→ AIM OF THE EXERCISE: Copy the lines below verbatim, beginning with the line that includes "pink wallet: [119,220,181,270]" and continuing to the end; leave out everything before it.

→ AVAILABLE DATA:
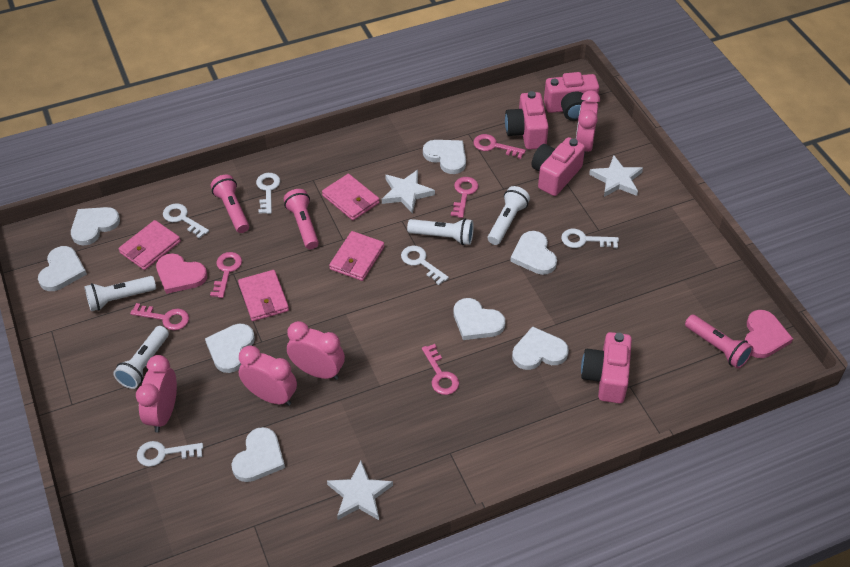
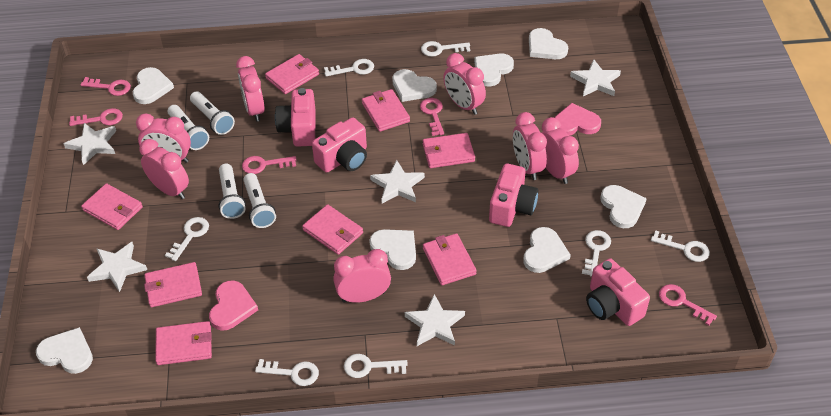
pink clock: [136,355,177,432] [239,345,297,406] [287,321,345,380] [576,90,600,156] = 4 -> [136,113,191,163] [140,139,189,199] [236,56,265,122] [333,249,391,303] [443,53,486,115] [513,112,547,180] [542,117,579,184] = 7
pink flashlight: [211,175,249,233] [284,189,319,249] [685,315,753,369] = 3 -> none = 0
pink wallet: [119,220,181,270] [238,270,289,321] [322,174,379,220] [329,231,384,281] = 4 -> [81,183,143,230] [144,262,202,307] [155,321,212,365] [265,54,319,94] [302,204,363,255] [362,89,410,132] [423,133,475,168] [423,233,477,285] = 8
white key: [137,441,203,467] [163,203,209,239] [256,173,280,214] [401,246,449,285] [561,229,619,248] = 5 -> [165,217,209,261] [255,359,319,386] [324,59,374,76] [344,354,408,378] [421,41,470,57] [582,230,611,277] [651,230,710,262] = 7
white star: [327,461,393,520] [382,170,435,214] [589,155,643,197] = 3 -> [63,123,116,165] [87,242,147,292] [370,160,425,203] [405,294,465,346] [570,59,621,96] = 5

→ THE ANSWER:
pink wallet: [119,220,181,270] [238,270,289,321] [322,174,379,220] [329,231,384,281] = 4 -> [81,183,143,230] [144,262,202,307] [155,321,212,365] [265,54,319,94] [302,204,363,255] [362,89,410,132] [423,133,475,168] [423,233,477,285] = 8
white key: [137,441,203,467] [163,203,209,239] [256,173,280,214] [401,246,449,285] [561,229,619,248] = 5 -> [165,217,209,261] [255,359,319,386] [324,59,374,76] [344,354,408,378] [421,41,470,57] [582,230,611,277] [651,230,710,262] = 7
white star: [327,461,393,520] [382,170,435,214] [589,155,643,197] = 3 -> [63,123,116,165] [87,242,147,292] [370,160,425,203] [405,294,465,346] [570,59,621,96] = 5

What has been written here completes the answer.